# Data shown
○ ○ ○ ○ ○ ○ ○

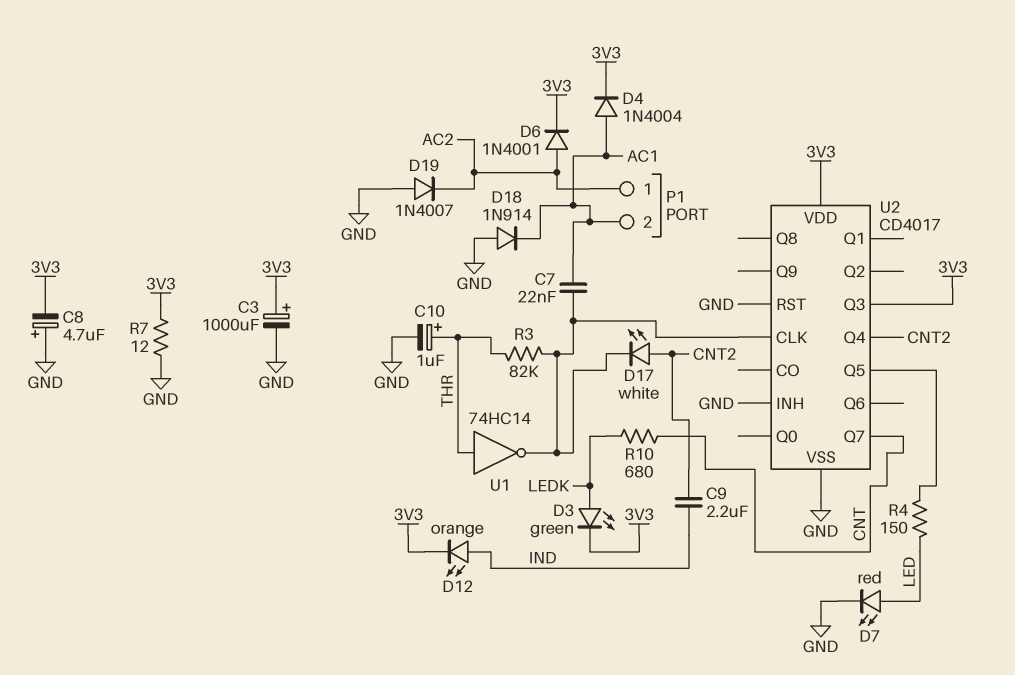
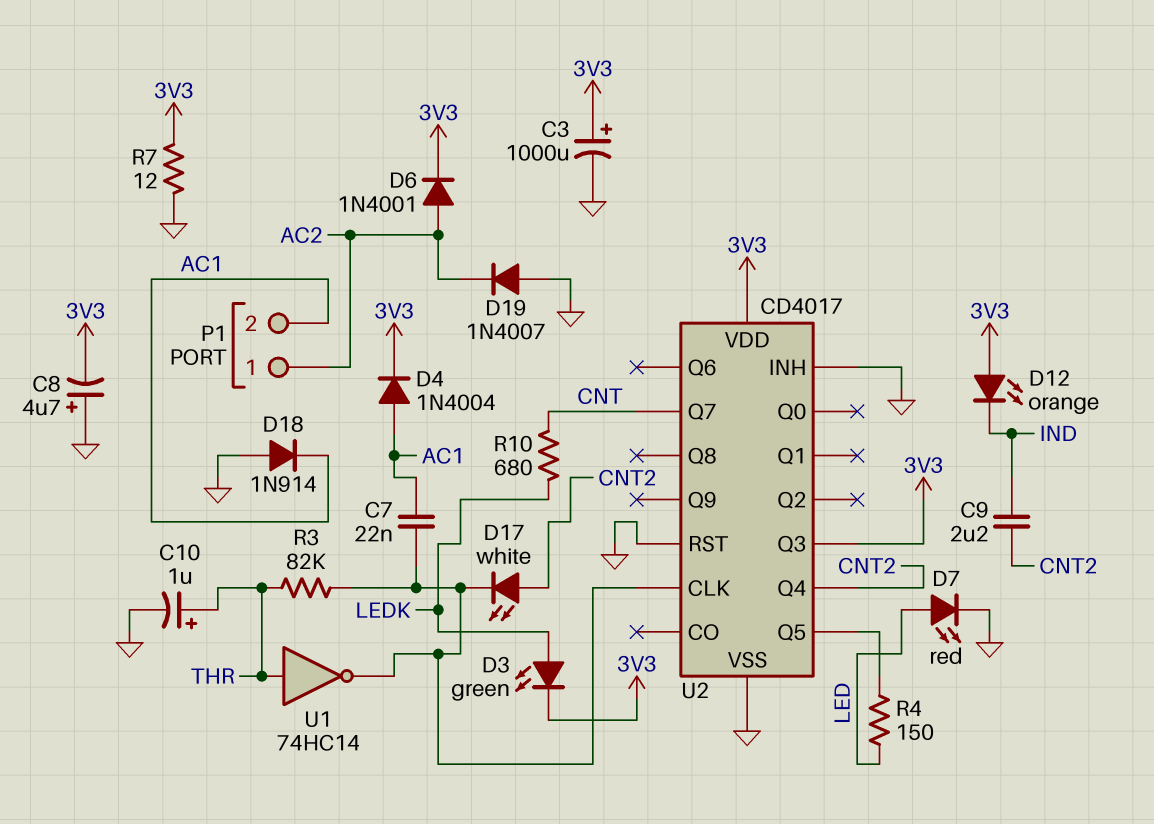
D12: LED orange (A IND, K 3V3) -> LED orange (A 3V3, K IND)

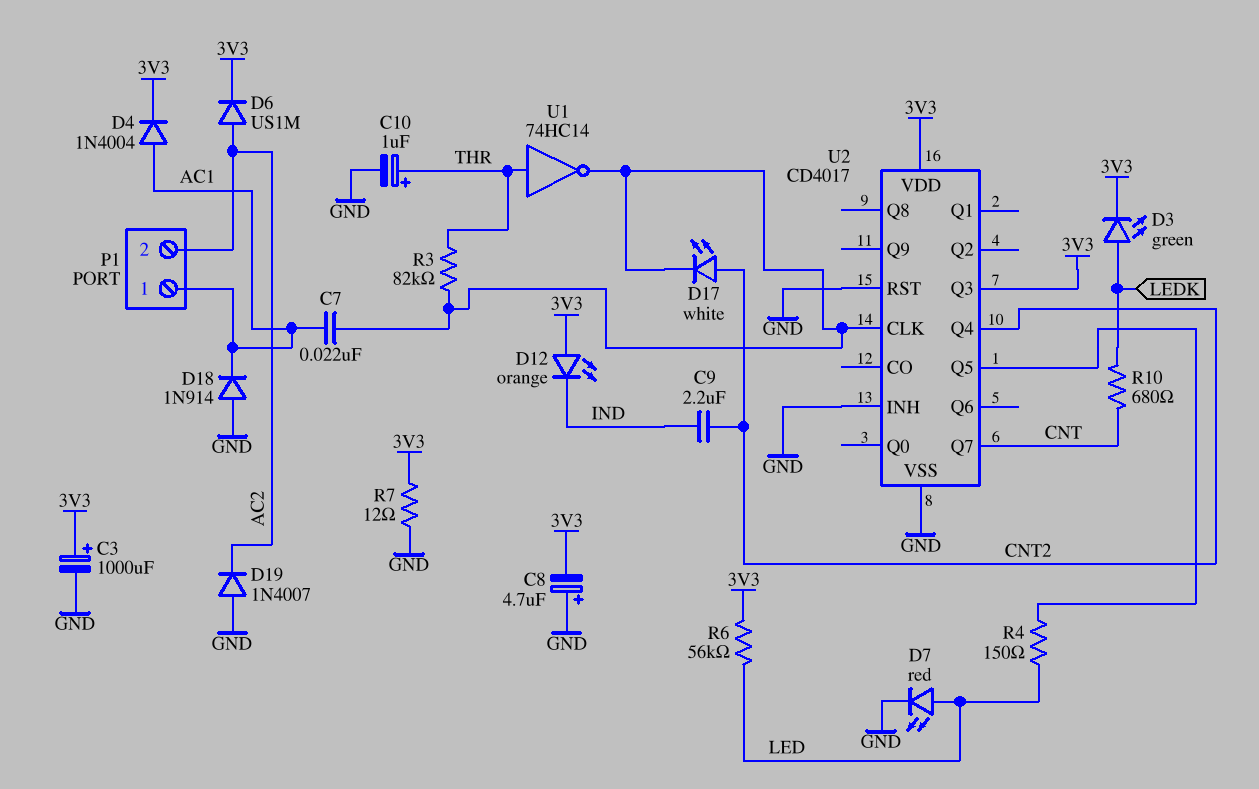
D6: diode 1N4001 (A AC2, K 3V3) -> diode US1M (A AC2, K 3V3)
P1 pin 1: AC2 -> AC1
P1 pin 2: AC1 -> AC2
R6: none -> 56k (3V3, LED)

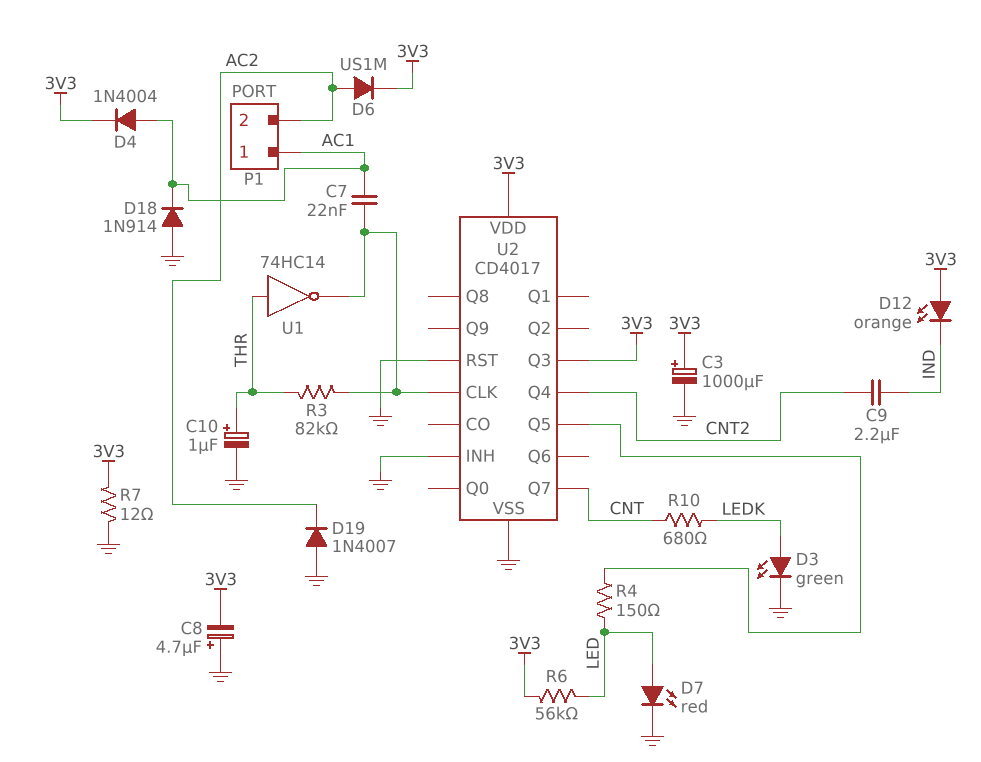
D3: LED green (A LEDK, K 3V3) -> LED green (A LEDK, K GND)
D17: LED white (A CNT2, K U2/CLK) -> none

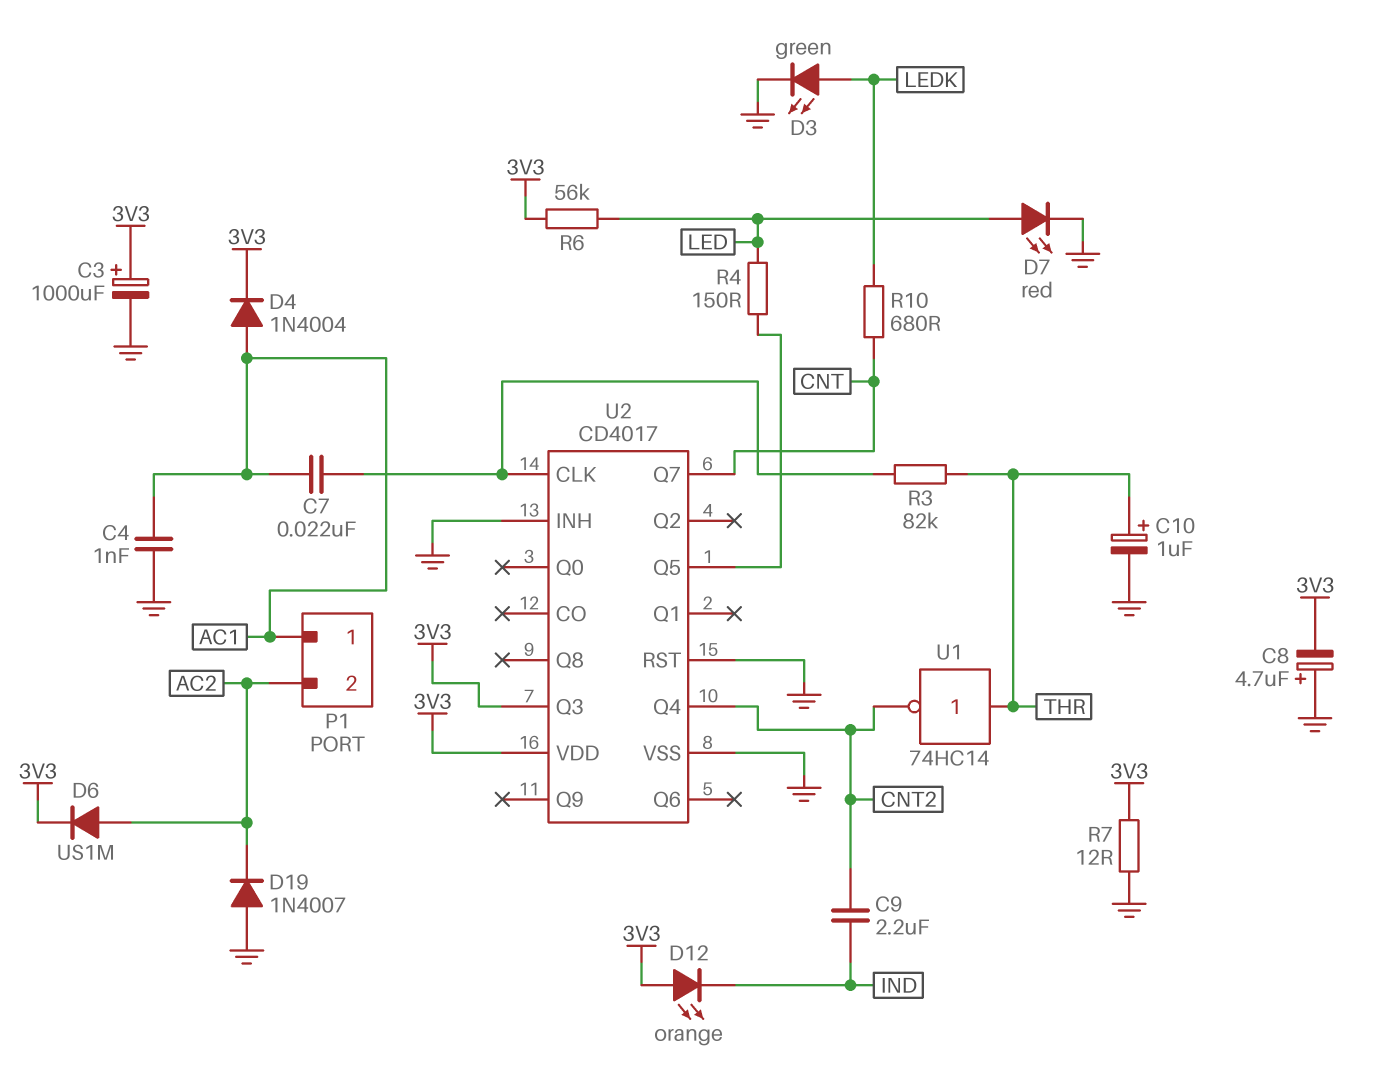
C4: none -> 1nF (AC1, GND)
D18: diode 1N914 (A GND, K AC1) -> none
U1: NOT 74HC14 (in THR, out U2/CLK) -> NOT 74HC14 (in THR, out CNT2)

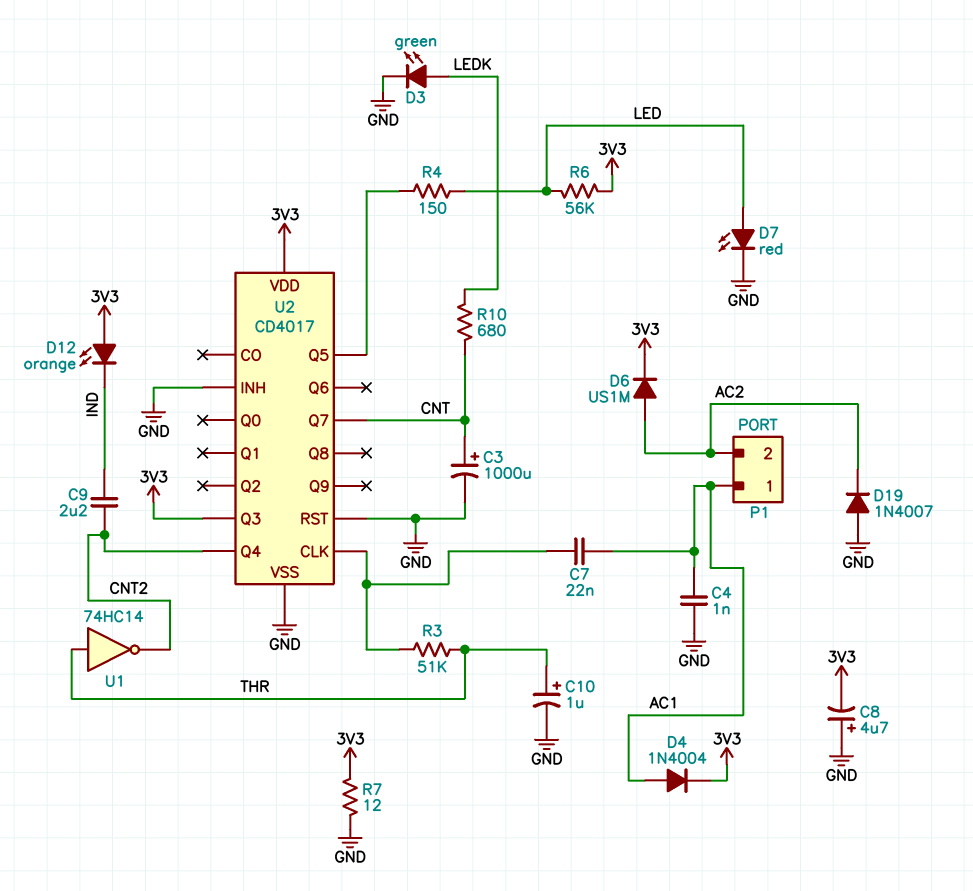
C3: 1000uF (plus 3V3, minus GND) -> 1000uF (plus CNT, minus GND)
R3: 82k (THR, U2/CLK) -> 51k (THR, U2/CLK)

○ ○ ○ ○ ○ ○ ○

# Exercise aim
Take every line above where "none" appears and copy it.

# Response box
R6: none -> 56k (3V3, LED)
D17: LED white (A CNT2, K U2/CLK) -> none
C4: none -> 1nF (AC1, GND)
D18: diode 1N914 (A GND, K AC1) -> none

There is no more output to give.